Scene comparison data:
....................
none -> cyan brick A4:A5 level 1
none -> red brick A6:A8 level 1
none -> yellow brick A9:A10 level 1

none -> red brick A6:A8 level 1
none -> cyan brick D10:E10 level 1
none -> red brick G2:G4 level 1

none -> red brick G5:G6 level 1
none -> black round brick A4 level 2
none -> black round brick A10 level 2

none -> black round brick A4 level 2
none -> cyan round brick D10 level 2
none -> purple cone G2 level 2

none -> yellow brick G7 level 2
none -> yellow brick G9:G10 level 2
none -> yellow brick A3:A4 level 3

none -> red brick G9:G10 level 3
....................
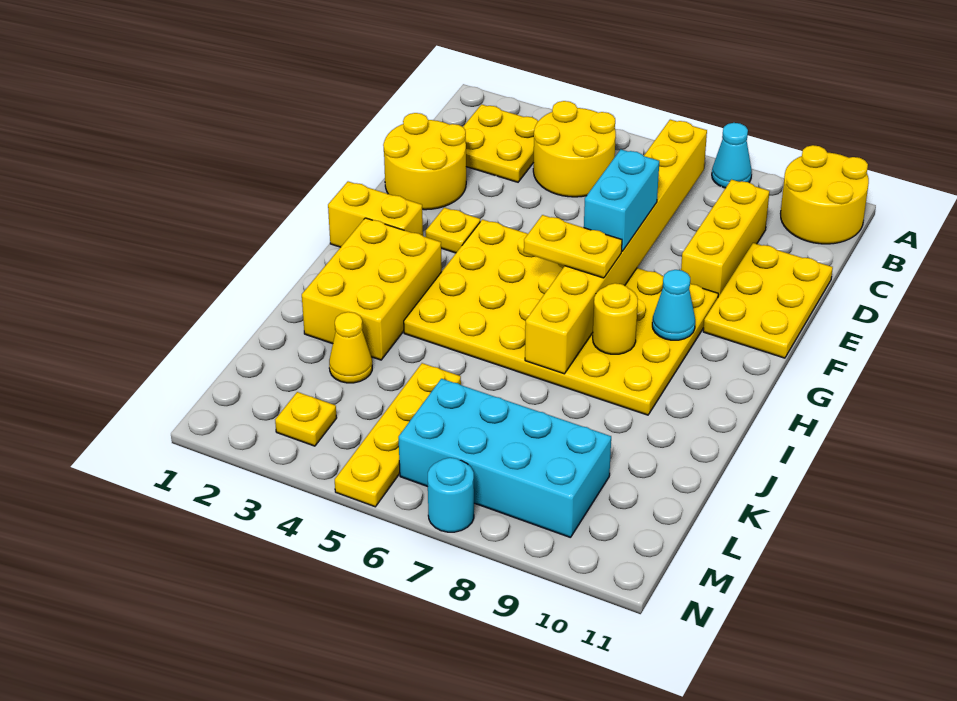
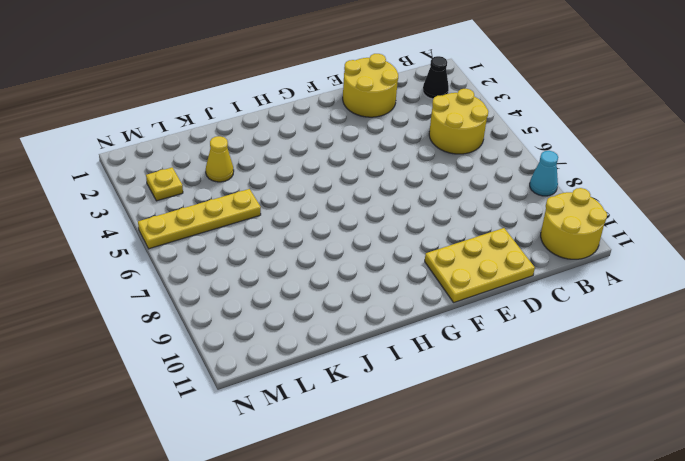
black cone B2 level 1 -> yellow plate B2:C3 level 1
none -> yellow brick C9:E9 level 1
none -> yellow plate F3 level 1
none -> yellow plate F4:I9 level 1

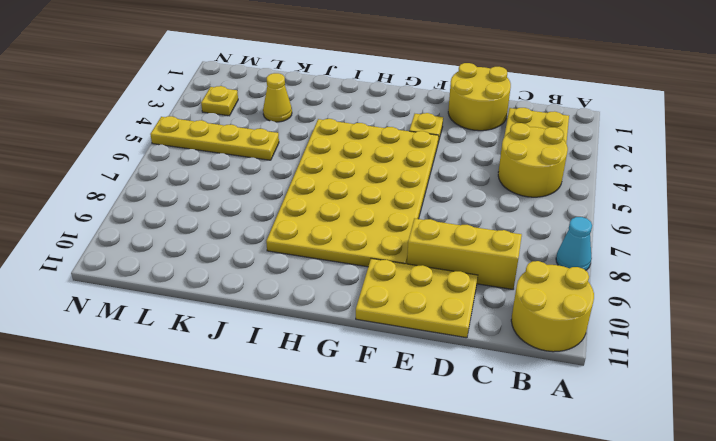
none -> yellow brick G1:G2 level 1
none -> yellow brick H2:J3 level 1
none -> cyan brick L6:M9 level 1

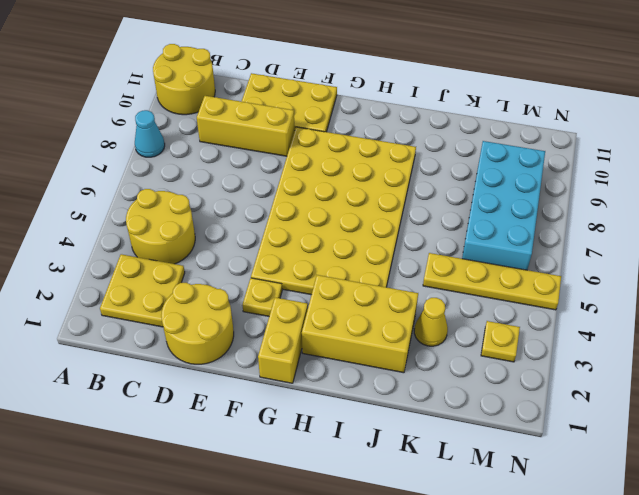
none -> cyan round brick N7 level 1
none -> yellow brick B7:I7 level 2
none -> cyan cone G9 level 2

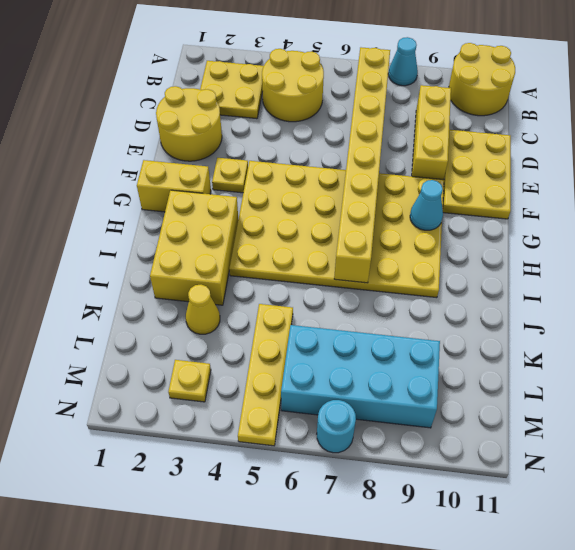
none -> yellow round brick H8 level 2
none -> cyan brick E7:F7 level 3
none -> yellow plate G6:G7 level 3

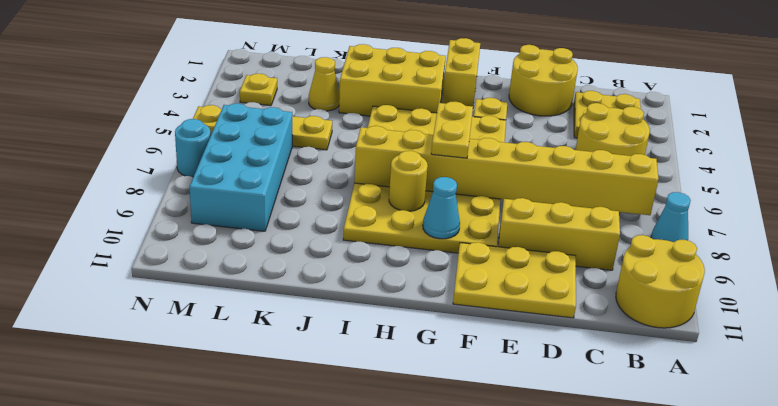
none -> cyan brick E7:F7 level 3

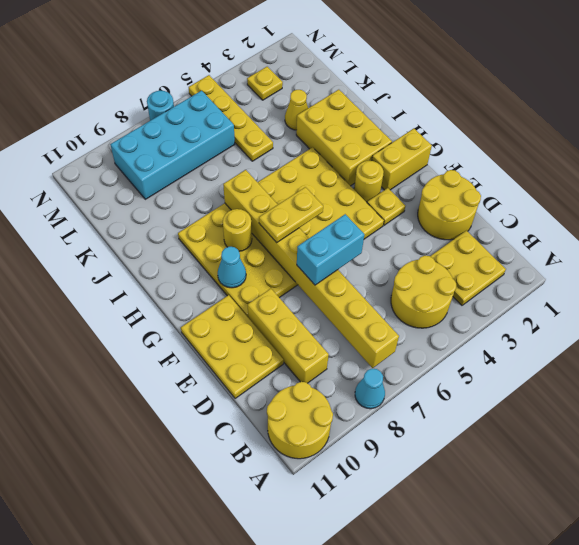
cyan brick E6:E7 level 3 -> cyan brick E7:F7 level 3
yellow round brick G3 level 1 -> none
....................
**Problem to work on**
Show each line of the data that contains the string "round".

**Response area**
none -> black round brick A4 level 2
none -> black round brick A10 level 2
none -> black round brick A4 level 2
none -> cyan round brick D10 level 2
none -> cyan round brick N7 level 1
none -> yellow round brick H8 level 2
yellow round brick G3 level 1 -> none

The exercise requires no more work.